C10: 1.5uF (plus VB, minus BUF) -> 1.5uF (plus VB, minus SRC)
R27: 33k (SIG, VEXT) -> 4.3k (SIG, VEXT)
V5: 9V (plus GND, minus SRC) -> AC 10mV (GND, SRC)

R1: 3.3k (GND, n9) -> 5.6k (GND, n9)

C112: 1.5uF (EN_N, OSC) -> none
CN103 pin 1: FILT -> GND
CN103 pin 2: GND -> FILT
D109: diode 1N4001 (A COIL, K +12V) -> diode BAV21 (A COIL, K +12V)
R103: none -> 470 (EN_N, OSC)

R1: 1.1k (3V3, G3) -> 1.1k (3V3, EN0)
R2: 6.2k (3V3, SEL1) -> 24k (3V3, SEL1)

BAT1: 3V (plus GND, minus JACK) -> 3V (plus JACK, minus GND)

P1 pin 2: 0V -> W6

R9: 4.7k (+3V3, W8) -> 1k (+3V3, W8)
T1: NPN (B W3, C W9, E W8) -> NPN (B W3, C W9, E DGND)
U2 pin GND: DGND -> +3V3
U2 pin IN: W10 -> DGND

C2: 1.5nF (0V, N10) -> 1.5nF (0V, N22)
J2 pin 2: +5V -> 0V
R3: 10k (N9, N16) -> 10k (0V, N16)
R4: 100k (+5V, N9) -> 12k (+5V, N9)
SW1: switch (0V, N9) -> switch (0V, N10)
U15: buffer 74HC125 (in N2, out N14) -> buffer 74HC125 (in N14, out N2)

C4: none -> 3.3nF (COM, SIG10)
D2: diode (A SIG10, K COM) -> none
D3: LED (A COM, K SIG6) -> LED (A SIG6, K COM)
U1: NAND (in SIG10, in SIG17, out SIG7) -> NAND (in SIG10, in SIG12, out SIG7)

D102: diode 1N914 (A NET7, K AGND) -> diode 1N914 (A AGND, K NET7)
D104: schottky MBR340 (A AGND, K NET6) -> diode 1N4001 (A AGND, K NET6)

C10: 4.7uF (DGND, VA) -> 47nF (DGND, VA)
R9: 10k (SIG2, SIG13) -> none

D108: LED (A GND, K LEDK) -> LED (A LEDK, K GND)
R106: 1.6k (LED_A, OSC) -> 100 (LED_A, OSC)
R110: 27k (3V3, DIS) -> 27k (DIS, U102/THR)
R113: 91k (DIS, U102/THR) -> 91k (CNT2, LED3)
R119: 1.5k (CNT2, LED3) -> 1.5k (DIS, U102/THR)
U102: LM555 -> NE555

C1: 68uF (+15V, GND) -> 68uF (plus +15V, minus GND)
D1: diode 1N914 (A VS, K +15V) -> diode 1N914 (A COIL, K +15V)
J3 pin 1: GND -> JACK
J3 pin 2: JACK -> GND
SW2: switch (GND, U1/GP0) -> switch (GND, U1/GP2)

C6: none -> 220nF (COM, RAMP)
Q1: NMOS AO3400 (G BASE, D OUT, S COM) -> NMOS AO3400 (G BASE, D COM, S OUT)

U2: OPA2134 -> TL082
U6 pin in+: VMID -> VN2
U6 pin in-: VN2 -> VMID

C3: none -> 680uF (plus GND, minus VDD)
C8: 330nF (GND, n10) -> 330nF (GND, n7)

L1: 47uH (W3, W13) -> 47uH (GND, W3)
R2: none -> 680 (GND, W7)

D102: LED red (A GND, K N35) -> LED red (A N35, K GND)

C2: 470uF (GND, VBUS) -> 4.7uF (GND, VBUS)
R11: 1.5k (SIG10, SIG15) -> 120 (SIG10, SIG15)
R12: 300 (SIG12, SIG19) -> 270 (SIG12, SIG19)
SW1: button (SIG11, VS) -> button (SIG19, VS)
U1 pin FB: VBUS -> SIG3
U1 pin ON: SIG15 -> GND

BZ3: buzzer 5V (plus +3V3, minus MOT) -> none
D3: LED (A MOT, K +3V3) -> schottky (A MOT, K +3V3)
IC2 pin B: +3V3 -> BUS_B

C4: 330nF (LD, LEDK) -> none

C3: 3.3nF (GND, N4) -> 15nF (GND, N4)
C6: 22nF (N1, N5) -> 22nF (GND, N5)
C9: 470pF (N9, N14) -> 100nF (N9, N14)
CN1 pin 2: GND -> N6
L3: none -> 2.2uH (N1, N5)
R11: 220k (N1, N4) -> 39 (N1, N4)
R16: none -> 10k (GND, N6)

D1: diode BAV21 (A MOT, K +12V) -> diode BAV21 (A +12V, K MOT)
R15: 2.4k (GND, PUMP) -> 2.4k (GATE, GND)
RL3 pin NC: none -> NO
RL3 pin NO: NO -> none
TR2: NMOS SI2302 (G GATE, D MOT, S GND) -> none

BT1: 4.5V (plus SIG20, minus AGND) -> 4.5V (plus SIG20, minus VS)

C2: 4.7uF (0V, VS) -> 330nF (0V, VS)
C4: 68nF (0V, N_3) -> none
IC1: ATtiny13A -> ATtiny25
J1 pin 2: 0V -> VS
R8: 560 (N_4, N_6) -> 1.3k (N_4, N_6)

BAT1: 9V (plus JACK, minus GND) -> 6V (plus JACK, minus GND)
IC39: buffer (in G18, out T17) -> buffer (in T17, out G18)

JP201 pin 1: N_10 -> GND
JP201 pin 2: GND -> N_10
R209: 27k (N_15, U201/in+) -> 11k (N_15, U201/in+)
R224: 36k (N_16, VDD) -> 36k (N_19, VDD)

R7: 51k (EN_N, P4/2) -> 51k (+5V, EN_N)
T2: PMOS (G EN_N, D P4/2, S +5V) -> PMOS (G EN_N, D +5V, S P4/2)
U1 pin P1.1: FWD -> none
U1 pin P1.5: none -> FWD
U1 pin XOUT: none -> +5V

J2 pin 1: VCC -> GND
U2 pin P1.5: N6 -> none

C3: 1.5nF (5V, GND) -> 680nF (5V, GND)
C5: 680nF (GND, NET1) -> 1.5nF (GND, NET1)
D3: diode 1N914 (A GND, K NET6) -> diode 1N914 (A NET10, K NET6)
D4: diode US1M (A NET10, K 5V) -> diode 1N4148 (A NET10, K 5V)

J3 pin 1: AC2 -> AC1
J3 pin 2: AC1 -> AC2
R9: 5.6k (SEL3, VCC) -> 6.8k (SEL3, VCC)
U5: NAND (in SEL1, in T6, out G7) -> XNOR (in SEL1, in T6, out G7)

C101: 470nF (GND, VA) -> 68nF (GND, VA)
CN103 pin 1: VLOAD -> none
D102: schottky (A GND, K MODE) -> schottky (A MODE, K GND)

- Work to complete -
In the material above, find the line containing "D1: diode BAV21" and the line containing "R9: 5.6k (SEL3, VCC) -> 6.8k (SEL3, VCC)", then write out exactly those two lines and every line between them, and nothing more.

- Answer section -
D1: diode BAV21 (A MOT, K +12V) -> diode BAV21 (A +12V, K MOT)
R15: 2.4k (GND, PUMP) -> 2.4k (GATE, GND)
RL3 pin NC: none -> NO
RL3 pin NO: NO -> none
TR2: NMOS SI2302 (G GATE, D MOT, S GND) -> none

BT1: 4.5V (plus SIG20, minus AGND) -> 4.5V (plus SIG20, minus VS)

C2: 4.7uF (0V, VS) -> 330nF (0V, VS)
C4: 68nF (0V, N_3) -> none
IC1: ATtiny13A -> ATtiny25
J1 pin 2: 0V -> VS
R8: 560 (N_4, N_6) -> 1.3k (N_4, N_6)

BAT1: 9V (plus JACK, minus GND) -> 6V (plus JACK, minus GND)
IC39: buffer (in G18, out T17) -> buffer (in T17, out G18)

JP201 pin 1: N_10 -> GND
JP201 pin 2: GND -> N_10
R209: 27k (N_15, U201/in+) -> 11k (N_15, U201/in+)
R224: 36k (N_16, VDD) -> 36k (N_19, VDD)

R7: 51k (EN_N, P4/2) -> 51k (+5V, EN_N)
T2: PMOS (G EN_N, D P4/2, S +5V) -> PMOS (G EN_N, D +5V, S P4/2)
U1 pin P1.1: FWD -> none
U1 pin P1.5: none -> FWD
U1 pin XOUT: none -> +5V

J2 pin 1: VCC -> GND
U2 pin P1.5: N6 -> none

C3: 1.5nF (5V, GND) -> 680nF (5V, GND)
C5: 680nF (GND, NET1) -> 1.5nF (GND, NET1)
D3: diode 1N914 (A GND, K NET6) -> diode 1N914 (A NET10, K NET6)
D4: diode US1M (A NET10, K 5V) -> diode 1N4148 (A NET10, K 5V)

J3 pin 1: AC2 -> AC1
J3 pin 2: AC1 -> AC2
R9: 5.6k (SEL3, VCC) -> 6.8k (SEL3, VCC)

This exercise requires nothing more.